• **Prompt**
Copy each record below faithfully, leaving out images.

** Opening Excerpted records block **

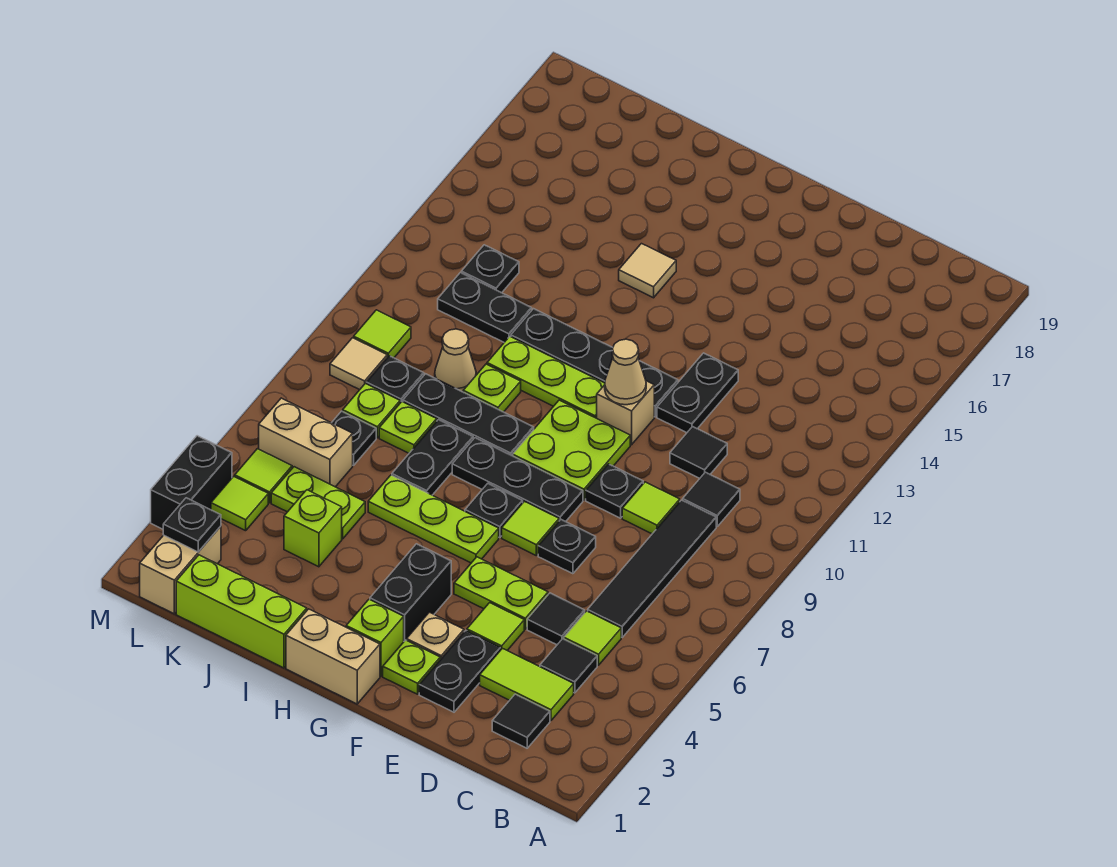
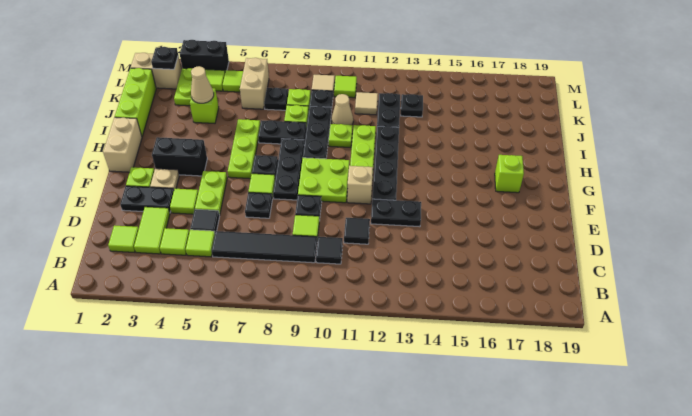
black tile C2 level 1 -> lime tile C2 level 1
black tile C4 level 1 -> lime tile C4 level 1
tan cone F11 level 2 -> tan cone J4 level 2
lime brick G2 level 1 -> lime brick G17 level 1
tan tile H15 level 1 -> tan tile K11 level 1
lime plate J5:K5 level 1 -> lime plate K3:L3 level 1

** Closing Excerpted records block **

• **Response to this exercise**
black tile C2 level 1 -> lime tile C2 level 1
black tile C4 level 1 -> lime tile C4 level 1
tan cone F11 level 2 -> tan cone J4 level 2
lime brick G2 level 1 -> lime brick G17 level 1
tan tile H15 level 1 -> tan tile K11 level 1
lime plate J5:K5 level 1 -> lime plate K3:L3 level 1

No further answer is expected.